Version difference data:
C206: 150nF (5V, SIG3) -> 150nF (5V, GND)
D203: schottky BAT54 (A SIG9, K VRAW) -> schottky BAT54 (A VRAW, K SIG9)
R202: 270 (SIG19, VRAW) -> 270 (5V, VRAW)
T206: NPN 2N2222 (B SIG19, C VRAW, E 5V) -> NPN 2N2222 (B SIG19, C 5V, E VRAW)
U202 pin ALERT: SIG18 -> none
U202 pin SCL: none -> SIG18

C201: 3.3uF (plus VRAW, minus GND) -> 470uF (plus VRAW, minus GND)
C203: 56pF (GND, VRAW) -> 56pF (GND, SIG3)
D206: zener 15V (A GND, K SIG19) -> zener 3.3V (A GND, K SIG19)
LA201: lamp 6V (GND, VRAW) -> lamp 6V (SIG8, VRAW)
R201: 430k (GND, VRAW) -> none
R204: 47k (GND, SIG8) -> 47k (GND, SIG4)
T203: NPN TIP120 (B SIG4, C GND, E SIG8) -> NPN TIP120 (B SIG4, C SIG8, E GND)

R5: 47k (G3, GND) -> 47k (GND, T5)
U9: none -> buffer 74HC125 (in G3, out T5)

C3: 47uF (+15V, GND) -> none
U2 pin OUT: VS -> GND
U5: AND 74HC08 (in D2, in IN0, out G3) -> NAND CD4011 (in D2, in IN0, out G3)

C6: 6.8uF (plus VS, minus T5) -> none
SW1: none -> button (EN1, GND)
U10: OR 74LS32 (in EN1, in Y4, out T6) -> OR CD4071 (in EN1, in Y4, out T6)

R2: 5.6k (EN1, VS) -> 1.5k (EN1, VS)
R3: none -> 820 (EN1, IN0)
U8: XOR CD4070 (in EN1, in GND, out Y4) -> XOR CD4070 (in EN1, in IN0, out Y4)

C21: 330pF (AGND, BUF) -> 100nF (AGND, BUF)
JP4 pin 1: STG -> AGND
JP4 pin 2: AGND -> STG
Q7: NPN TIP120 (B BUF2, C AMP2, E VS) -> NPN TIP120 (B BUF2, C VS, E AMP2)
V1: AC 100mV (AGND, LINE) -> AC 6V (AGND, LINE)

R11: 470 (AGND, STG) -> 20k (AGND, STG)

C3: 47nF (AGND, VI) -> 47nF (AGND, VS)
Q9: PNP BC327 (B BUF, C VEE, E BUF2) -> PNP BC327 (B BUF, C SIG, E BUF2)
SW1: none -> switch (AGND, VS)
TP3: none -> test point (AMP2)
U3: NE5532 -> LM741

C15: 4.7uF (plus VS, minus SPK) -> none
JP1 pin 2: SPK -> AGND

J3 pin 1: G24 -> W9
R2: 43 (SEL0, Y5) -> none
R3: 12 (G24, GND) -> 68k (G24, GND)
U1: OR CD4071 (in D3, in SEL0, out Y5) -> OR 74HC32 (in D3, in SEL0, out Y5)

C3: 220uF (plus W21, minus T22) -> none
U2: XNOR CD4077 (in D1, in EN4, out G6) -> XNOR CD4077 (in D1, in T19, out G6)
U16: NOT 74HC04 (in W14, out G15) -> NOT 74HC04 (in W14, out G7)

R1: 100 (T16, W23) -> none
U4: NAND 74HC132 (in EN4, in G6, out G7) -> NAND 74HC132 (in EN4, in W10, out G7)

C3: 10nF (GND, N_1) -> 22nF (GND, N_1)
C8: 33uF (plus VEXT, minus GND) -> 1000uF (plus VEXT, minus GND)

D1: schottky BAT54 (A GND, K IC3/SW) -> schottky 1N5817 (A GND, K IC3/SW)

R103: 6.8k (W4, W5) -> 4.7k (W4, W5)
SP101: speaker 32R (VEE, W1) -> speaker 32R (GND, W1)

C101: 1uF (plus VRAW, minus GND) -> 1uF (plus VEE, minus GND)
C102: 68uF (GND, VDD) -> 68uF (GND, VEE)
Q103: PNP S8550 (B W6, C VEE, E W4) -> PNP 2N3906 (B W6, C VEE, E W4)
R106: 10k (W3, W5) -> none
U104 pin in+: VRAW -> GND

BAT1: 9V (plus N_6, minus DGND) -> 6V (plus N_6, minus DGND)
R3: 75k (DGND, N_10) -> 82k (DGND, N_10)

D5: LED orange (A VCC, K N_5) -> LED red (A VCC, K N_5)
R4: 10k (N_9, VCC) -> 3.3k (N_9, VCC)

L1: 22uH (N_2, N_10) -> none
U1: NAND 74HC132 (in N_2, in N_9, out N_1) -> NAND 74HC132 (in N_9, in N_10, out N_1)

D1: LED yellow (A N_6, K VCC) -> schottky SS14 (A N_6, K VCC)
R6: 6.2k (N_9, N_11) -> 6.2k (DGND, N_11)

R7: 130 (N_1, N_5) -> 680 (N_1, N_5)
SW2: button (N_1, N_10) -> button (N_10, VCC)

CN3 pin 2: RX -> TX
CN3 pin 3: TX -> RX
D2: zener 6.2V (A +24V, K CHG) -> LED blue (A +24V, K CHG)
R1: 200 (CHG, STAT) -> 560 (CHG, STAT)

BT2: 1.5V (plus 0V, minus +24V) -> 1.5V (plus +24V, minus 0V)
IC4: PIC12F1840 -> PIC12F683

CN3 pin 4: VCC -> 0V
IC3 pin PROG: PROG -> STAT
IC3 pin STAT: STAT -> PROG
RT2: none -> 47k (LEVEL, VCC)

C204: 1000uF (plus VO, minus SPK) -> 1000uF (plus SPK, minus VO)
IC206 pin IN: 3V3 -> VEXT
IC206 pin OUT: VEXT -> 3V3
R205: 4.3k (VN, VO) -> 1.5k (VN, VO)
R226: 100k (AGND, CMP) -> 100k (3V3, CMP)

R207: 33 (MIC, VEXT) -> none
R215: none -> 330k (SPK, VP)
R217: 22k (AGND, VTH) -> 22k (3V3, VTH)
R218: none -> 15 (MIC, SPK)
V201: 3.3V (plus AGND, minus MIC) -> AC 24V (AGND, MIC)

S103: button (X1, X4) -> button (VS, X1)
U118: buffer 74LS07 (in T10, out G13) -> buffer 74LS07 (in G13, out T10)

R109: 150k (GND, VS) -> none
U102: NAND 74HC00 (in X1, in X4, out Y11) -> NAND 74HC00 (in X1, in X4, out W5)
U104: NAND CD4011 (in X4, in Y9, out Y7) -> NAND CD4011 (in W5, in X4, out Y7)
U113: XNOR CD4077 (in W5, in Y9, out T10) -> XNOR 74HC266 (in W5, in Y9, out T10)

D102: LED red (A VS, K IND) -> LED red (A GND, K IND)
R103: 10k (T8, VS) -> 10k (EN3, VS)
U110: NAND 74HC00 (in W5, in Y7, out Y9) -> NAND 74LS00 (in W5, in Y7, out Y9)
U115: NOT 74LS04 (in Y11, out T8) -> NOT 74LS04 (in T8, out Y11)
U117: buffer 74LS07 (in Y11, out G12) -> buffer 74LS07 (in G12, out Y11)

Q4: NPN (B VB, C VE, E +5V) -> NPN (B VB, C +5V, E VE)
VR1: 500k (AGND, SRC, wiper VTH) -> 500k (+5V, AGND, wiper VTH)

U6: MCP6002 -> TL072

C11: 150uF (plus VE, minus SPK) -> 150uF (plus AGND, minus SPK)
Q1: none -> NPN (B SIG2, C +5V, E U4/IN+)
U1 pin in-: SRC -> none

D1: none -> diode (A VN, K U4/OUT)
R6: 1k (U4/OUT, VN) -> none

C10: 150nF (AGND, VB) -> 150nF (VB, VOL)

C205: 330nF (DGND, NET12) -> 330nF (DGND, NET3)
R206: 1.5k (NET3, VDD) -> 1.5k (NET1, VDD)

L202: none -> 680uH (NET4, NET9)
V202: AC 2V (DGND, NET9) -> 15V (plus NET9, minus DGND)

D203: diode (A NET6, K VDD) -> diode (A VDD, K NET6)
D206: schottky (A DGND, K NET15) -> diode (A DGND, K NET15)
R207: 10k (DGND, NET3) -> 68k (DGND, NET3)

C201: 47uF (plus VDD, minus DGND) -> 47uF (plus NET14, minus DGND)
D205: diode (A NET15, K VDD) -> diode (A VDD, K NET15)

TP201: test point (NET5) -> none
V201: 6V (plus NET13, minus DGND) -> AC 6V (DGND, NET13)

#### Work required
Run a filter over the data above and keep each line that contains the word "diode".

#### Result of the exercise
D1: none -> diode (A VN, K U4/OUT)
D203: diode (A NET6, K VDD) -> diode (A VDD, K NET6)
D206: schottky (A DGND, K NET15) -> diode (A DGND, K NET15)
D205: diode (A NET15, K VDD) -> diode (A VDD, K NET15)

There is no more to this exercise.